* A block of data
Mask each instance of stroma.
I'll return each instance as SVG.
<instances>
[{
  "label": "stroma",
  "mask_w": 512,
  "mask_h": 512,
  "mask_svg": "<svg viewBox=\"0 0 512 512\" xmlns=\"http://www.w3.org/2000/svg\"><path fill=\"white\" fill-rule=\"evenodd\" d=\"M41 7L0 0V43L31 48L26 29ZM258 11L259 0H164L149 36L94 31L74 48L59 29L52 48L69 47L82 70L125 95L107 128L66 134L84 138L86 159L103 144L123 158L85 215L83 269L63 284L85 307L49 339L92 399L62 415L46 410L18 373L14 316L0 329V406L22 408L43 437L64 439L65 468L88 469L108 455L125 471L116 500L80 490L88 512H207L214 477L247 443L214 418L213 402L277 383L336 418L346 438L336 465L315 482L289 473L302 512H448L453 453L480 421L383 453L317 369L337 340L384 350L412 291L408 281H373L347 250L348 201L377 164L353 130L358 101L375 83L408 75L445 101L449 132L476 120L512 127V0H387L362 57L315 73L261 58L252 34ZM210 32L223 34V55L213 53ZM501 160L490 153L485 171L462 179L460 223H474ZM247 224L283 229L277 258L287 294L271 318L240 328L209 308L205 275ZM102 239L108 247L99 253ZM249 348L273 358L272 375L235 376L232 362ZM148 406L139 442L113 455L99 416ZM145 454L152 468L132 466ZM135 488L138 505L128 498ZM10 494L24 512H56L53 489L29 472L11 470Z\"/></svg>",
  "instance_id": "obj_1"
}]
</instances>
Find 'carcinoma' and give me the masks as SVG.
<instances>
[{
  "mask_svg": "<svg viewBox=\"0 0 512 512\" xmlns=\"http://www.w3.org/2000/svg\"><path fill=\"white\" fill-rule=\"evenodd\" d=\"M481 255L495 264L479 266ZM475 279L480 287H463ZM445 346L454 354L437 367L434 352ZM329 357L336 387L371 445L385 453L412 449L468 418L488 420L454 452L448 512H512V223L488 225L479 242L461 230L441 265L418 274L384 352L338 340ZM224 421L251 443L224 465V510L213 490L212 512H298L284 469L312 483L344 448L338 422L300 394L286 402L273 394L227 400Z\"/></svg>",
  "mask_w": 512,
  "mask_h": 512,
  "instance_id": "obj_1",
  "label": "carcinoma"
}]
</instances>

* Work required
Scan the data for the word "evenodd" and copy every line where it shows up.

* Reply
  "mask_svg": "<svg viewBox=\"0 0 512 512\" xmlns=\"http://www.w3.org/2000/svg\"><path fill=\"white\" fill-rule=\"evenodd\" d=\"M41 7L0 0V43L31 48L26 29ZM258 11L259 0H164L149 36L94 31L74 48L59 29L52 48L69 47L82 70L125 95L107 128L66 134L84 138L86 159L103 144L123 158L85 215L83 269L63 284L85 307L49 339L92 399L62 415L46 410L18 373L14 316L0 329V406L22 408L43 437L64 439L65 468L88 469L108 455L125 471L116 500L80 490L88 512H207L214 477L247 443L214 418L213 402L277 383L336 418L346 438L336 465L315 482L289 473L302 512H448L453 453L480 421L383 453L317 369L337 340L384 350L412 291L408 281H373L347 250L348 201L377 164L353 130L358 101L375 83L408 75L445 101L449 132L476 120L512 127V0H387L362 57L315 73L261 58L252 34ZM210 32L223 34V55L213 53ZM501 160L490 153L485 171L462 179L460 223H474ZM247 224L283 229L277 258L287 294L271 318L240 328L209 308L205 275ZM102 239L108 247L99 253ZM249 348L273 358L272 375L235 376L232 362ZM148 406L139 442L113 455L99 416ZM145 454L152 468L132 466ZM135 488L138 505L128 498ZM10 494L24 512H56L53 489L29 472L11 470Z\"/></svg>",
  "mask_svg": "<svg viewBox=\"0 0 512 512\" xmlns=\"http://www.w3.org/2000/svg\"><path fill=\"white\" fill-rule=\"evenodd\" d=\"M481 255L495 264L479 266ZM475 279L480 287H463ZM445 346L454 354L437 367L434 352ZM329 357L336 387L371 445L385 453L412 449L468 418L488 420L454 452L448 512H512V223L488 225L479 242L461 230L441 265L418 274L384 352L338 340ZM224 421L251 443L224 465V510L213 490L212 512H298L284 469L312 483L344 448L338 422L300 394L286 402L273 394L227 400Z\"/></svg>",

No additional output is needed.